PROBLEM REQUIREMENTS: There is one span to output from the data below: the lines starting at the line with "D1: zener (A" and ending at the line with "R11: 33k (JP2/4, VS) -> 2.7k (JP2/4, VS)". Output it exactly, ends included, nothing more.

[Itemized modification records]

◇ ◇ ◇ ◇ ◇

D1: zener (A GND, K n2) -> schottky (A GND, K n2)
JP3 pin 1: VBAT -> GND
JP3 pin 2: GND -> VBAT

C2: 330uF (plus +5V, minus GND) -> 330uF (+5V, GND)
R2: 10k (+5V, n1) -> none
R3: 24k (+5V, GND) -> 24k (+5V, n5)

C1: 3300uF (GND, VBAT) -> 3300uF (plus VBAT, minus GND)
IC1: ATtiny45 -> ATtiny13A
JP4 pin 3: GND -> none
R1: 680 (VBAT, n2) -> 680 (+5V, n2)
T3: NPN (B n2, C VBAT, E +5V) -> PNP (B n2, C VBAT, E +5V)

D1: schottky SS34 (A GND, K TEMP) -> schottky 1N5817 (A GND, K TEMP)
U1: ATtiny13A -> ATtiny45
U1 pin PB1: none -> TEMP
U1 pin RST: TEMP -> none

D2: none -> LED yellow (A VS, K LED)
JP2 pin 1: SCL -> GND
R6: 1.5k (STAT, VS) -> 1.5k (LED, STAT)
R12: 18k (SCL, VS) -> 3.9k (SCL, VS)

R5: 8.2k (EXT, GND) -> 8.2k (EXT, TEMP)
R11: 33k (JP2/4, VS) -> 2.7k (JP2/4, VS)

◇ ◇ ◇ ◇ ◇

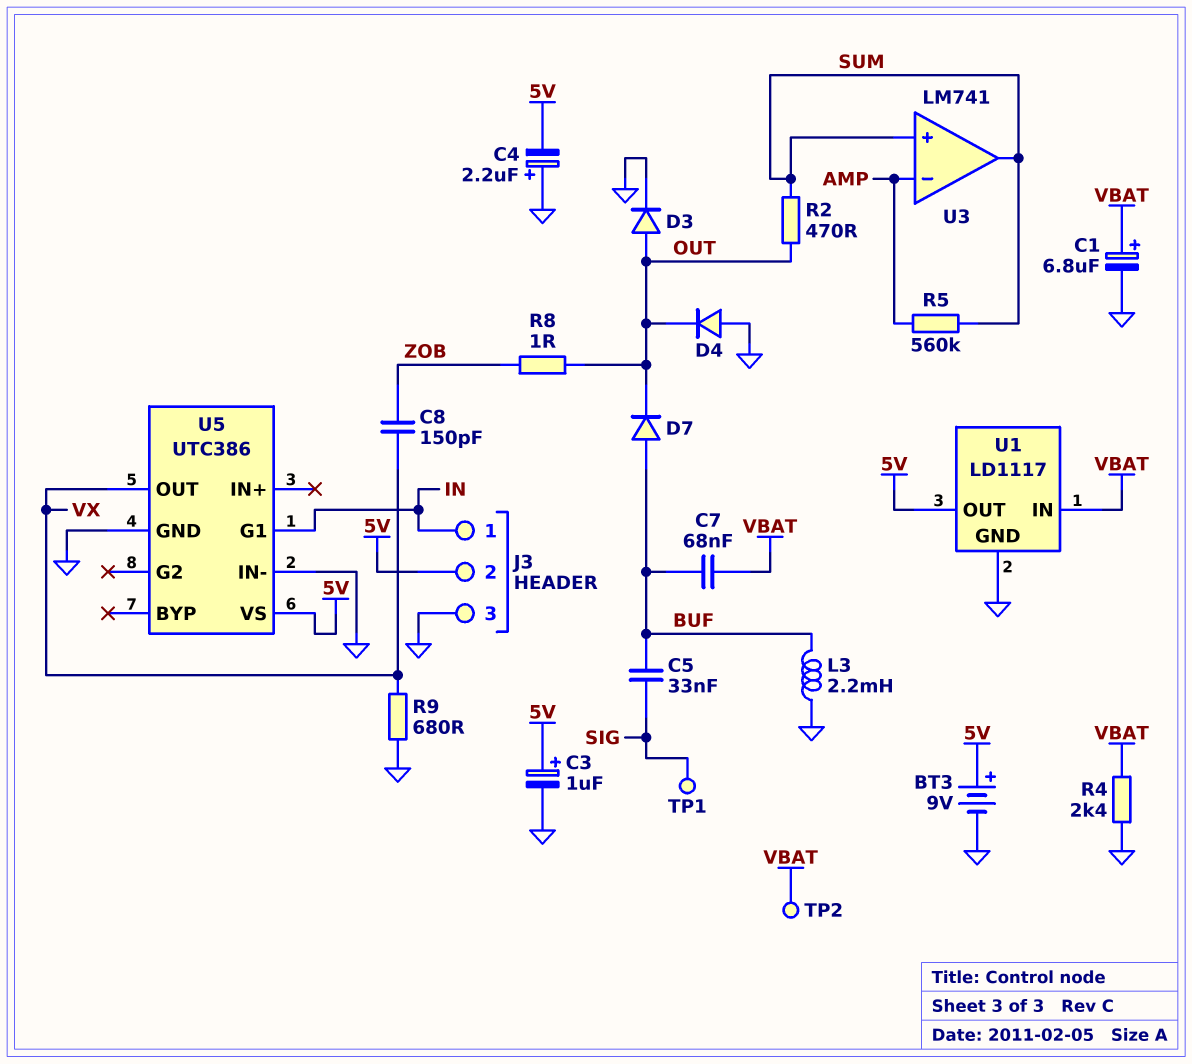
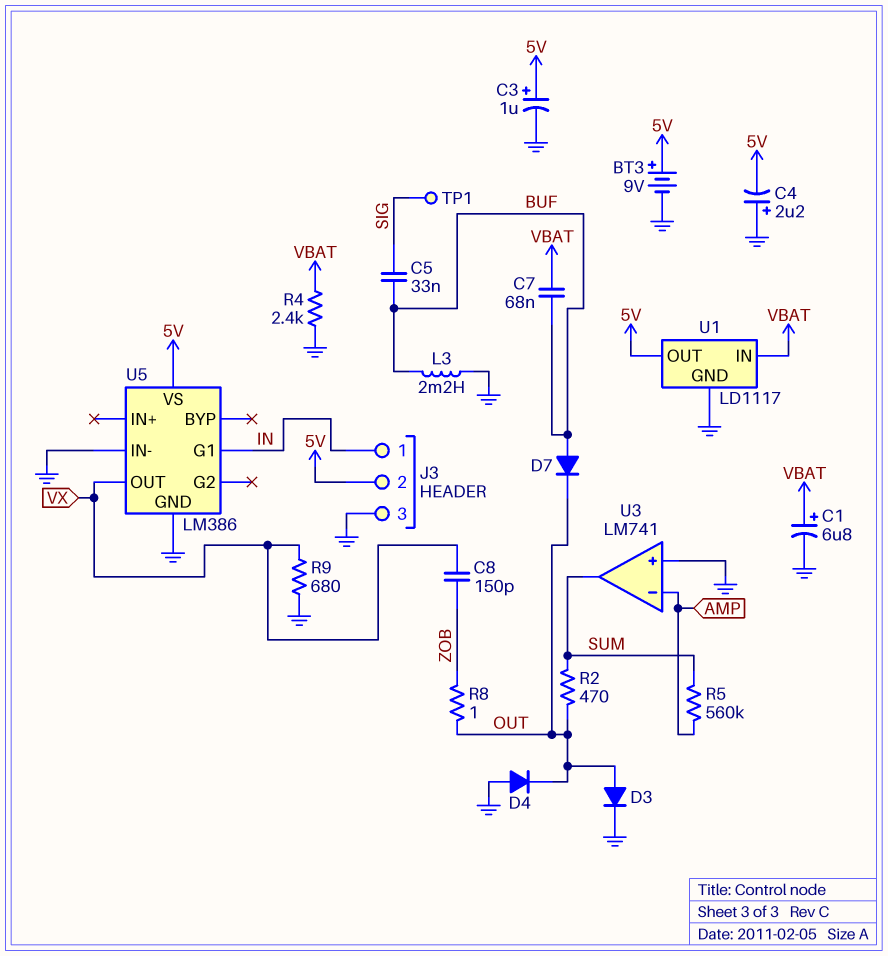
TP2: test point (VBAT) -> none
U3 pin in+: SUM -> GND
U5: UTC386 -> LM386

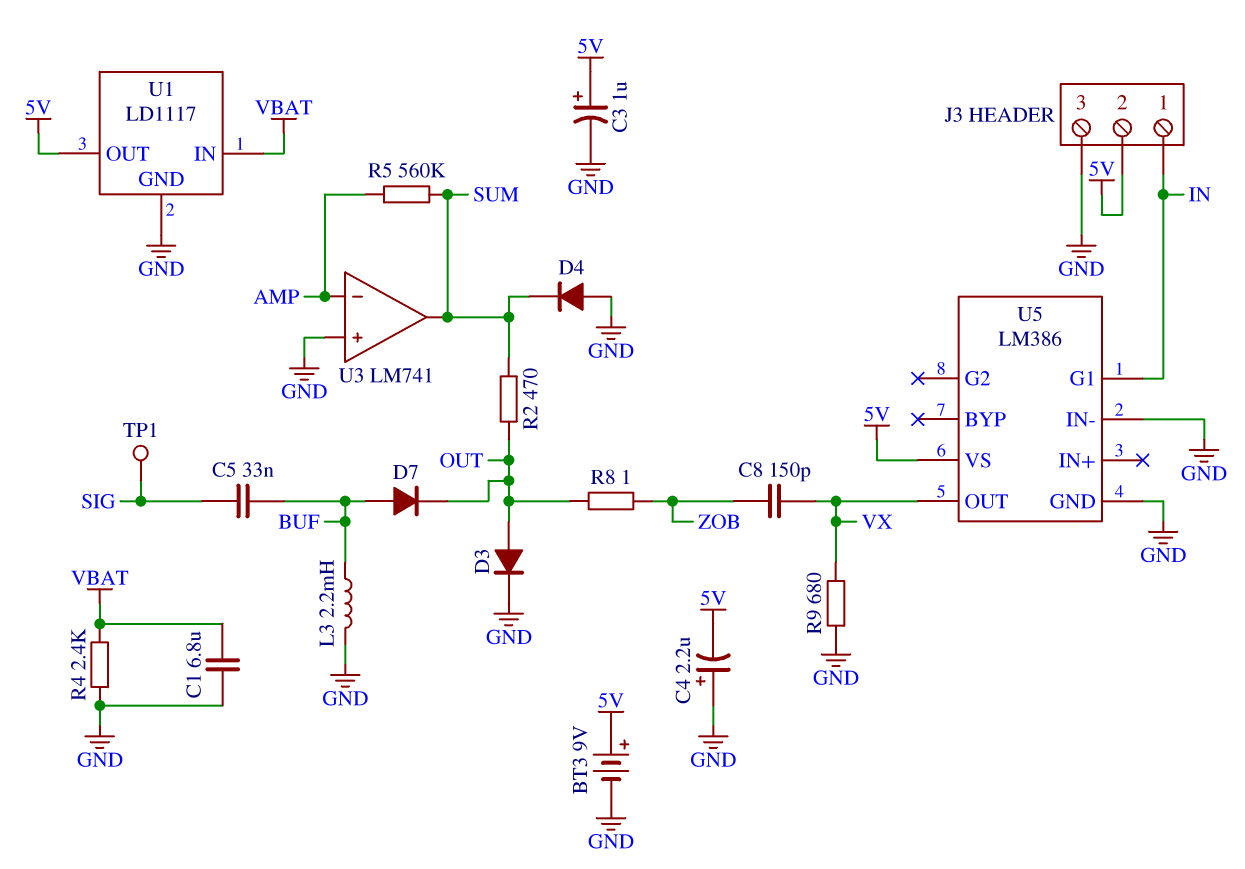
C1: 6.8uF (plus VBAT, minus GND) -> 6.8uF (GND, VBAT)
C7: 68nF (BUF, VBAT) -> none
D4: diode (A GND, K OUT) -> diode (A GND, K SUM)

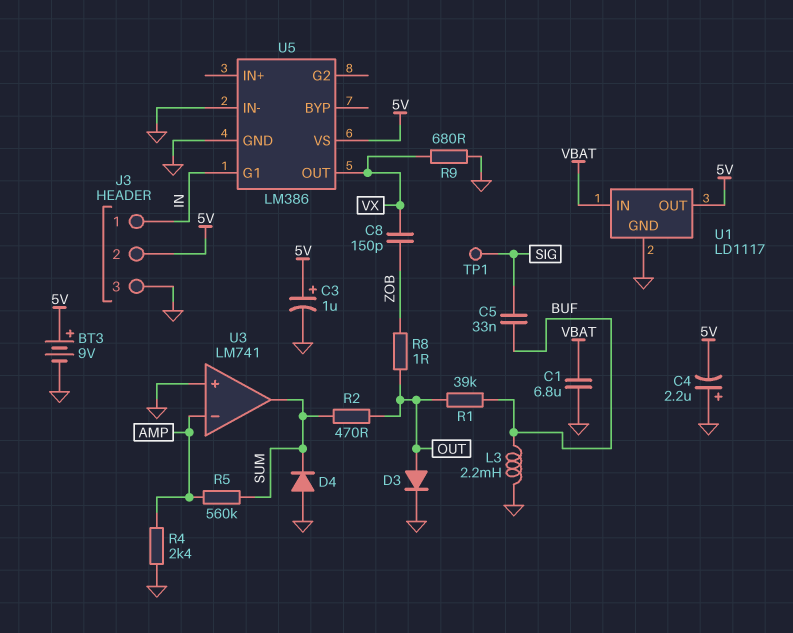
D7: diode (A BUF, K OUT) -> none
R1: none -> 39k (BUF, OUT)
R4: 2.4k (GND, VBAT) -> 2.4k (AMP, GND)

◇ ◇ ◇ ◇ ◇

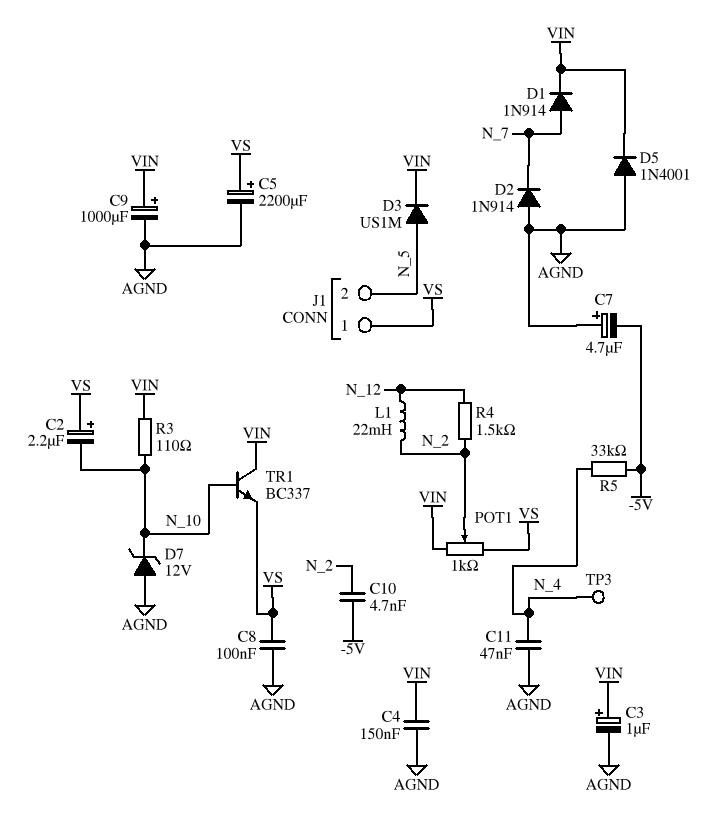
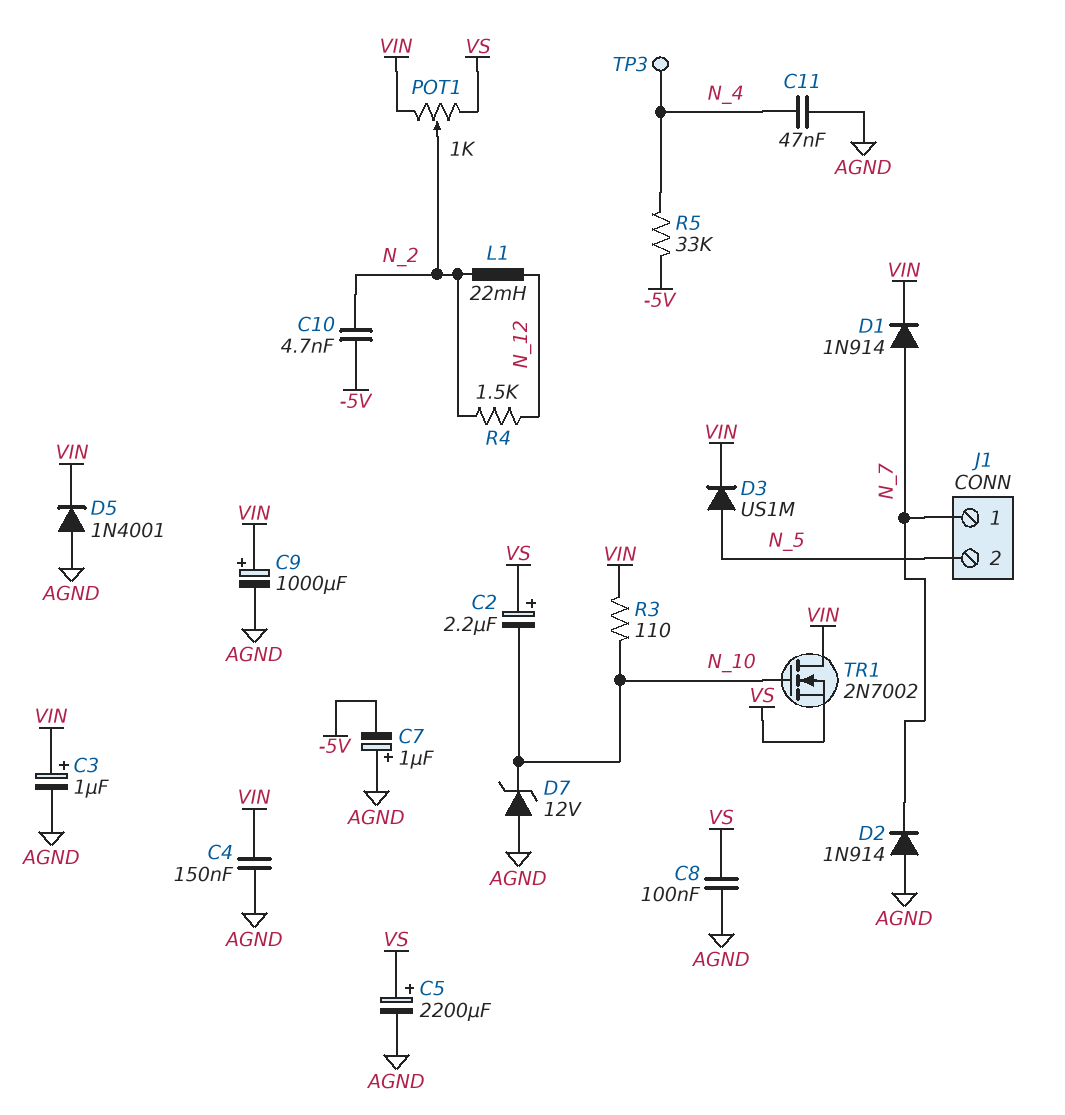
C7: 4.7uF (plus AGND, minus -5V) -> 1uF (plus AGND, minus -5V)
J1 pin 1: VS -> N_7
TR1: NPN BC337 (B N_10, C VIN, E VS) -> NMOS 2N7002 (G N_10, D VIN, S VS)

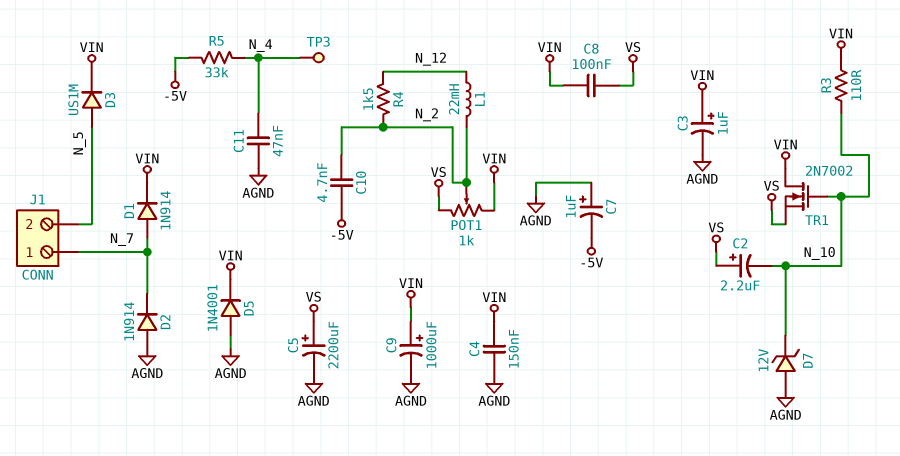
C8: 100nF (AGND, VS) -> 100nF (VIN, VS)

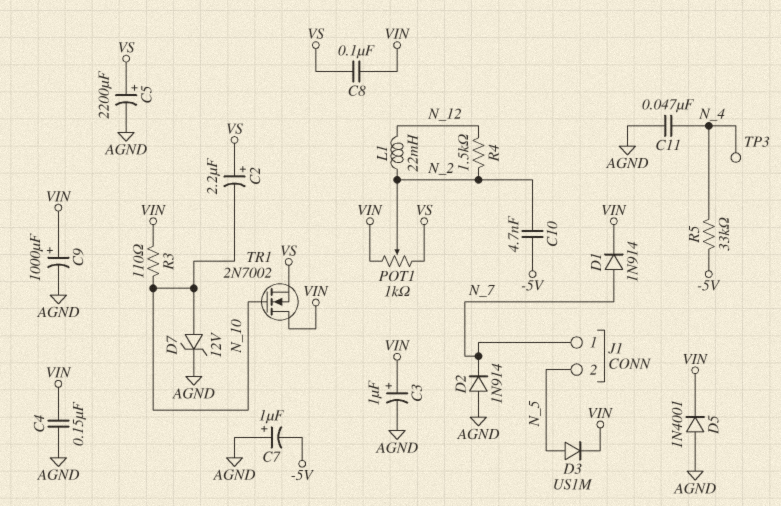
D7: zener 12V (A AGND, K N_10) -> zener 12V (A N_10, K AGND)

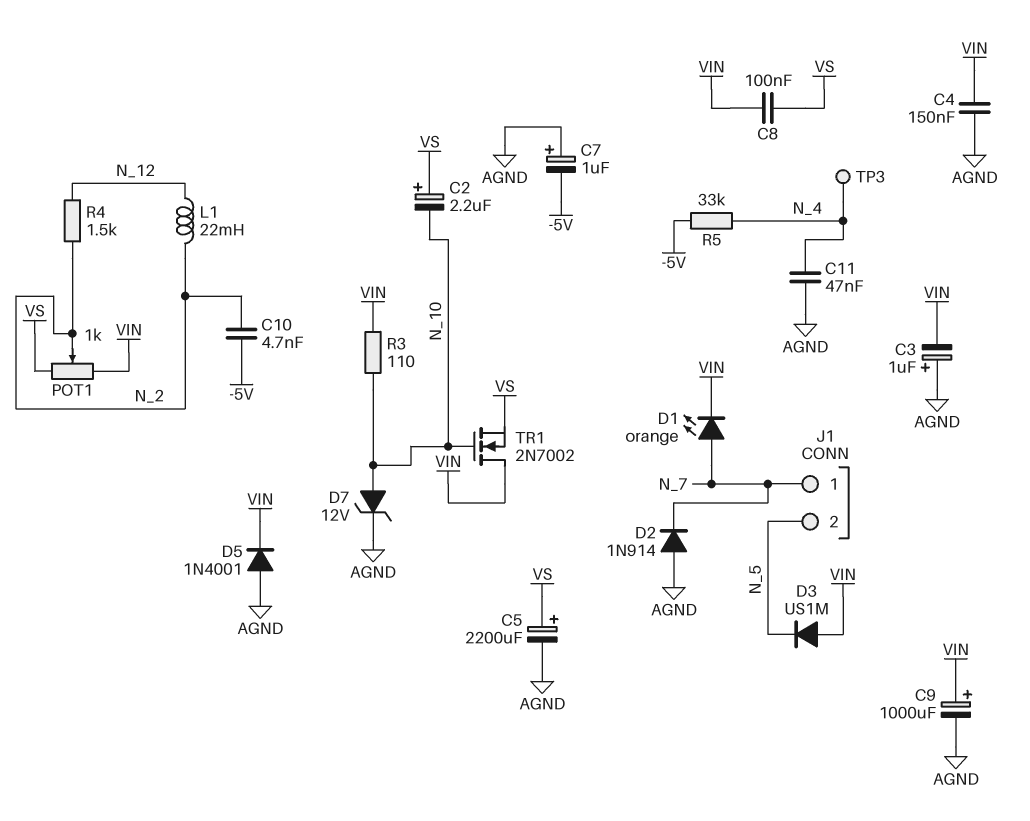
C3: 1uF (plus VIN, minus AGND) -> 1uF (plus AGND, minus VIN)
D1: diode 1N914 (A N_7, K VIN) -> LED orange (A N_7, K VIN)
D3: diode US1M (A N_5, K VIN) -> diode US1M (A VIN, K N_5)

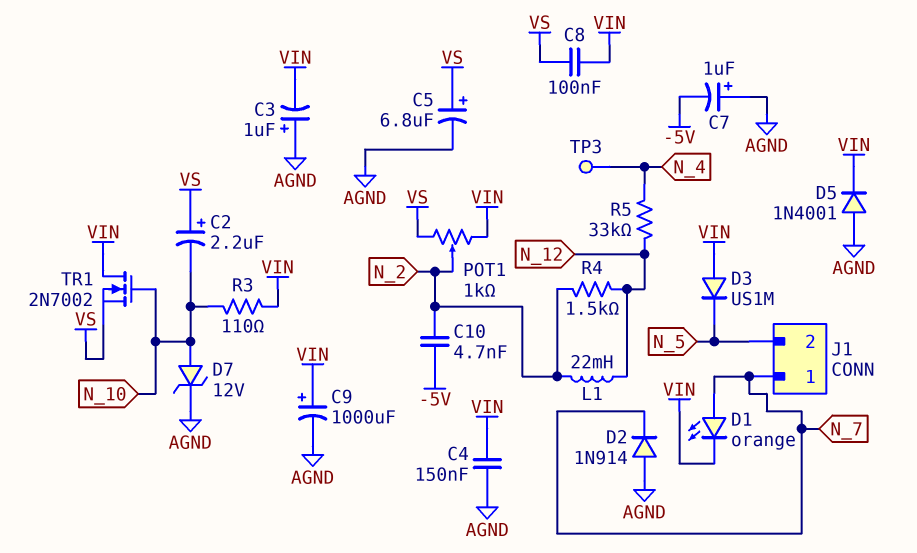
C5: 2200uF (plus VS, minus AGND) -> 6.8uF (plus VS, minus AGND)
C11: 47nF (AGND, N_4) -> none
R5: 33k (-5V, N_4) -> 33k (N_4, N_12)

◇ ◇ ◇ ◇ ◇

YOUR SOLUTION:
D1: zener (A GND, K n2) -> schottky (A GND, K n2)
JP3 pin 1: VBAT -> GND
JP3 pin 2: GND -> VBAT

C2: 330uF (plus +5V, minus GND) -> 330uF (+5V, GND)
R2: 10k (+5V, n1) -> none
R3: 24k (+5V, GND) -> 24k (+5V, n5)

C1: 3300uF (GND, VBAT) -> 3300uF (plus VBAT, minus GND)
IC1: ATtiny45 -> ATtiny13A
JP4 pin 3: GND -> none
R1: 680 (VBAT, n2) -> 680 (+5V, n2)
T3: NPN (B n2, C VBAT, E +5V) -> PNP (B n2, C VBAT, E +5V)

D1: schottky SS34 (A GND, K TEMP) -> schottky 1N5817 (A GND, K TEMP)
U1: ATtiny13A -> ATtiny45
U1 pin PB1: none -> TEMP
U1 pin RST: TEMP -> none

D2: none -> LED yellow (A VS, K LED)
JP2 pin 1: SCL -> GND
R6: 1.5k (STAT, VS) -> 1.5k (LED, STAT)
R12: 18k (SCL, VS) -> 3.9k (SCL, VS)

R5: 8.2k (EXT, GND) -> 8.2k (EXT, TEMP)
R11: 33k (JP2/4, VS) -> 2.7k (JP2/4, VS)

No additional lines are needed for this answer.